Please copy each line of the records below that includes the word "DGND".

(Dataset items)
----------------------------------------
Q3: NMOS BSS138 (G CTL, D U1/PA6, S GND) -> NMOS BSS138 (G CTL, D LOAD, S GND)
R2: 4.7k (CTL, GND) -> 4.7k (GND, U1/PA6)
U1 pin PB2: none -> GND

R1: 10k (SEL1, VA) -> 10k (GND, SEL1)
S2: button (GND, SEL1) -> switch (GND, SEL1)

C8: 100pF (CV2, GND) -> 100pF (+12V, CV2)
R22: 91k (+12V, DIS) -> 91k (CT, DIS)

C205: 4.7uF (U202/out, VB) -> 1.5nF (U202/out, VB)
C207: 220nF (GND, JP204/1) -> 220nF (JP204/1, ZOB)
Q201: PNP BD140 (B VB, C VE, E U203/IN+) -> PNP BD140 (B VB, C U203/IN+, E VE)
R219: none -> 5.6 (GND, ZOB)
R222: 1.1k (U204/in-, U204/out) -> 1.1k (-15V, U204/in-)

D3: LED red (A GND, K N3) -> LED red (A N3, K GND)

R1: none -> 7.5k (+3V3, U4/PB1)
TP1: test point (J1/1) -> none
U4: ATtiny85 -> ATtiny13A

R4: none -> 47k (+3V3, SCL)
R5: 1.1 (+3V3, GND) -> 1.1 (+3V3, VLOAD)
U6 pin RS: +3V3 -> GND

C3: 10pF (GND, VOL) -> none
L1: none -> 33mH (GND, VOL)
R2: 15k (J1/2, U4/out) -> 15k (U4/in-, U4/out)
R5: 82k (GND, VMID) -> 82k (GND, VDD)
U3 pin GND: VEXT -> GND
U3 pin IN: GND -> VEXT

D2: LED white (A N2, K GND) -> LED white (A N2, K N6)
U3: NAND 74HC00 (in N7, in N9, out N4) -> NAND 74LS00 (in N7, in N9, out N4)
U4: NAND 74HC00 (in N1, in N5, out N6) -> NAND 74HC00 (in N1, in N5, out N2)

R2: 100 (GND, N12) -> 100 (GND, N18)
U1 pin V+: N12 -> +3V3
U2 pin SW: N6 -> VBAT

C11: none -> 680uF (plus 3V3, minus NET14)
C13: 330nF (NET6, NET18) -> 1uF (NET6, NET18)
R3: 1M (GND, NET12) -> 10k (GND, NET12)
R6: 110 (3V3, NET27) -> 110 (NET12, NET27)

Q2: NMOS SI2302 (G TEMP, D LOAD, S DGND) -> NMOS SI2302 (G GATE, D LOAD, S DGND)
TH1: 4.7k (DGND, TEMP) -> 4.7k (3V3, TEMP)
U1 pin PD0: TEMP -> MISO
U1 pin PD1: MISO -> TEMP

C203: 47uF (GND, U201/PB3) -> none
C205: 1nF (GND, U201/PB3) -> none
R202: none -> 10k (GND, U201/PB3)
----------------------------------------
- [SOLUTION]:
Q2: NMOS SI2302 (G TEMP, D LOAD, S DGND) -> NMOS SI2302 (G GATE, D LOAD, S DGND)
TH1: 4.7k (DGND, TEMP) -> 4.7k (3V3, TEMP)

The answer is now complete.